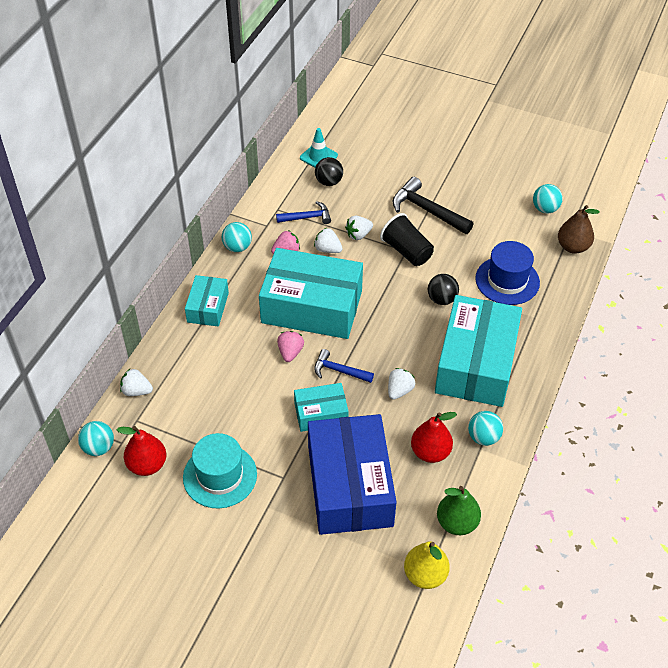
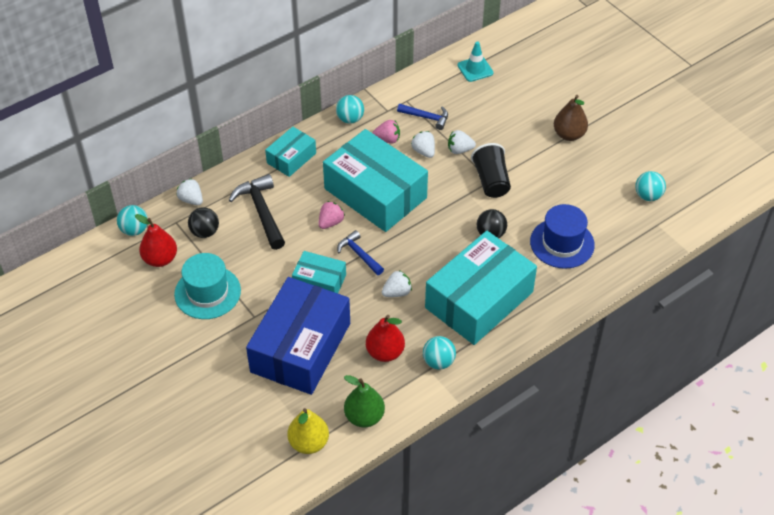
camera: 30 degrees right, 0 degrees up
(329, 182) = (467, 94): black ball -> black ball (205, 232)
(427, 210) = (536, 153): black hammer -> black hammer (261, 212)
(573, 247) = (647, 240): brown pear -> brown pear (569, 135)

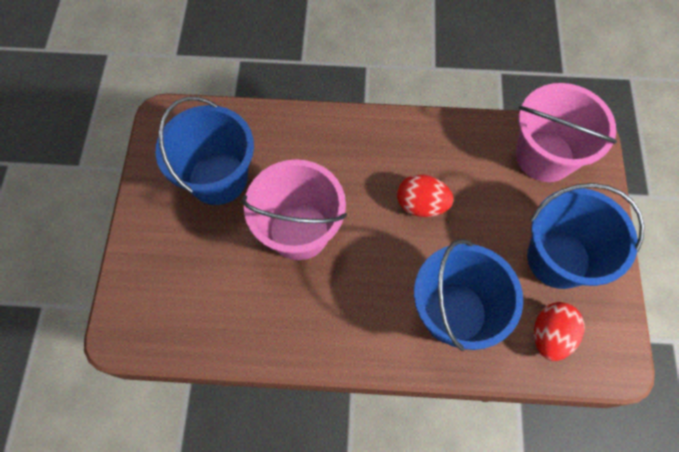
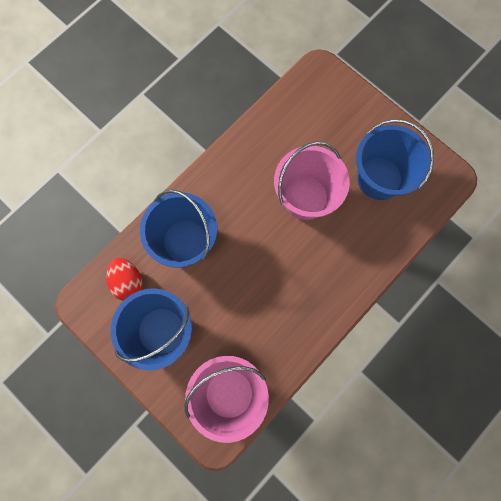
camera: 130 degrees right, 10 degrees up
(421, 205) = (263, 281): red egg -> none

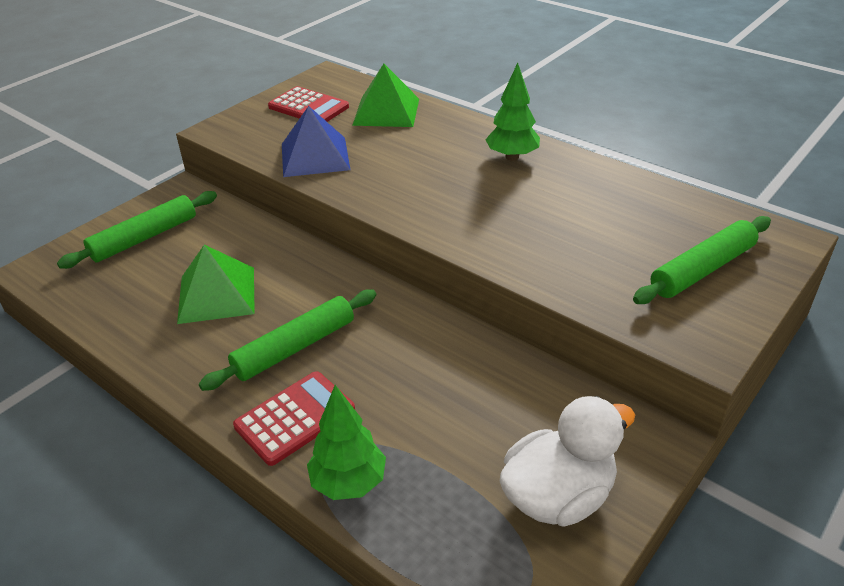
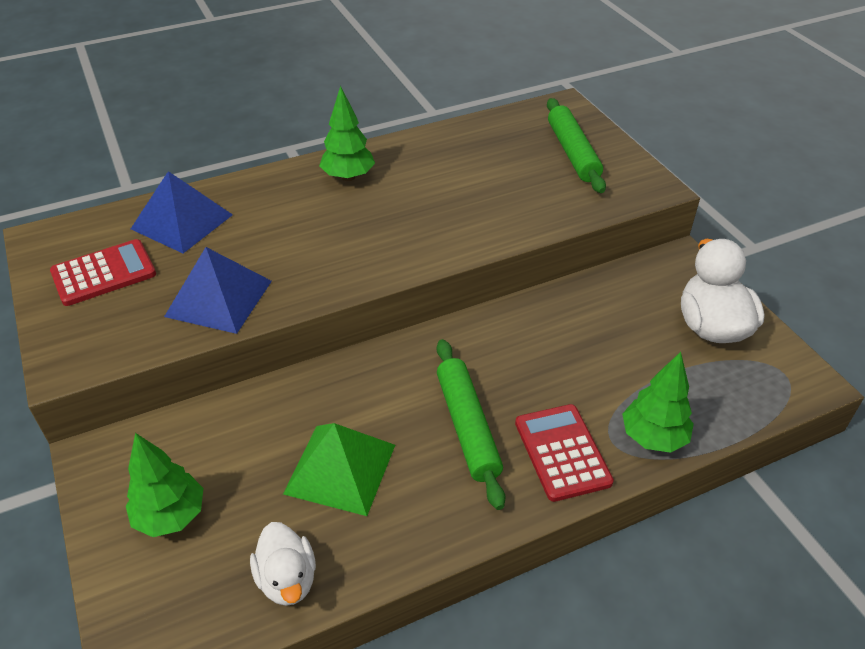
camera: 65 degrees left, 5 degrees up
(108, 307) = (287, 579): none -> white duck
(144, 237) = (171, 516): green rolling pin -> green tree
(386, 111) = (182, 221): green pyramid -> blue pyramid

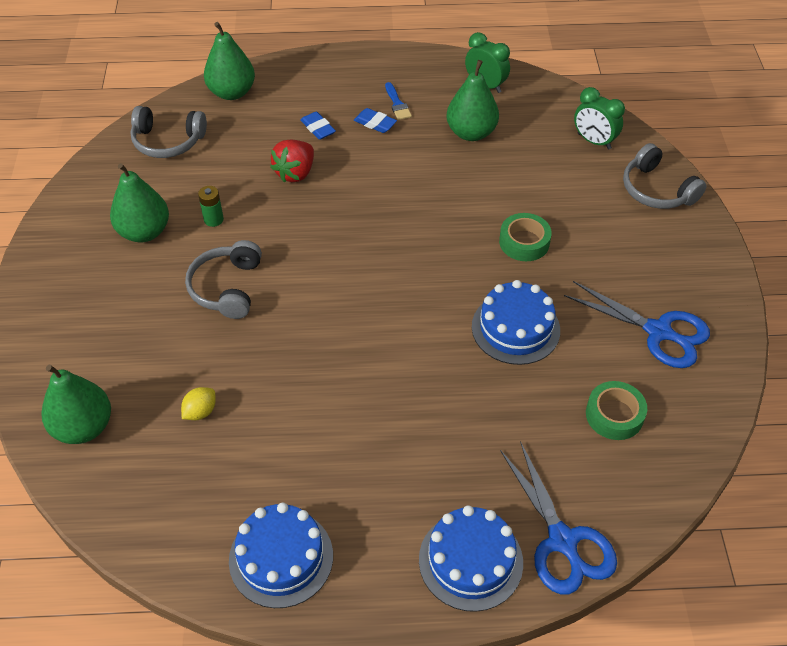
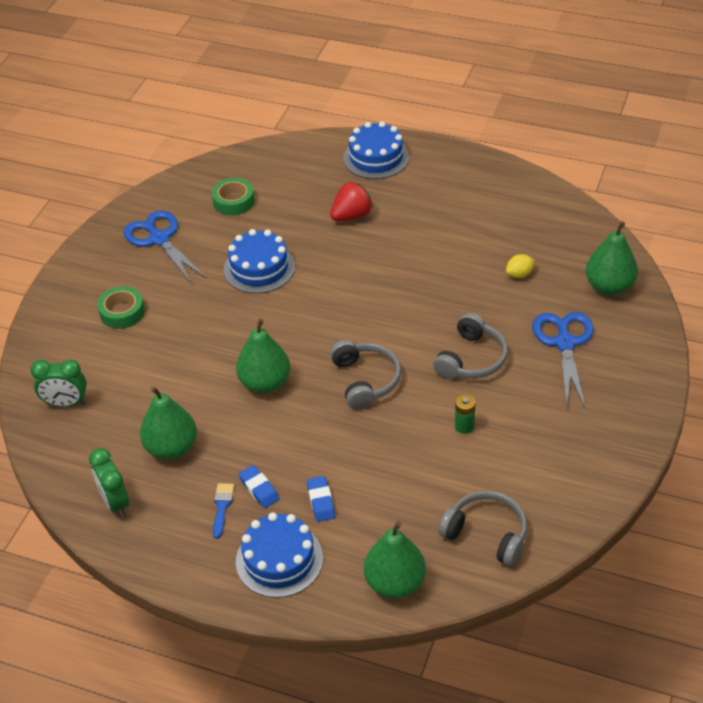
camera: 155 degrees left, 5 degrees down
(144, 232) = (533, 432): green pear -> green pear (265, 383)
(281, 558) = (490, 185): blue cake -> blue cake (279, 559)
(295, 173) = (367, 453): red strawberry -> red strawberry (352, 216)
(524, 242) = (204, 328): green tape -> green tape (122, 312)
(562, 541) = (316, 153): blue scissors -> blue scissors (564, 343)
(594, 141) = (66, 403): green clock -> green clock turned 120 degrees clockwise
(657, 190) = (57, 341): grey headphones -> grey headphones (365, 380)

____

Task brief = Set the listing down exactly, without its pictures.

Completed exercise =
camera: 30 degrees right, 0 degrees up
(329, 182) = (467, 94): black ball -> black ball (205, 232)
(427, 210) = (536, 153): black hammer -> black hammer (261, 212)
(573, 247) = (647, 240): brown pear -> brown pear (569, 135)

camera: 130 degrees right, 10 degrees up
(421, 205) = (263, 281): red egg -> none

camera: 65 degrees left, 5 degrees up
(108, 307) = (287, 579): none -> white duck
(144, 237) = (171, 516): green rolling pin -> green tree
(386, 111) = (182, 221): green pyramid -> blue pyramid

camera: 155 degrees left, 5 degrees down
(144, 232) = (533, 432): green pear -> green pear (265, 383)
(281, 558) = (490, 185): blue cake -> blue cake (279, 559)
(295, 173) = (367, 453): red strawberry -> red strawberry (352, 216)
(524, 242) = (204, 328): green tape -> green tape (122, 312)
(562, 541) = (316, 153): blue scissors -> blue scissors (564, 343)
(594, 141) = (66, 403): green clock -> green clock turned 120 degrees clockwise
(657, 190) = (57, 341): grey headphones -> grey headphones (365, 380)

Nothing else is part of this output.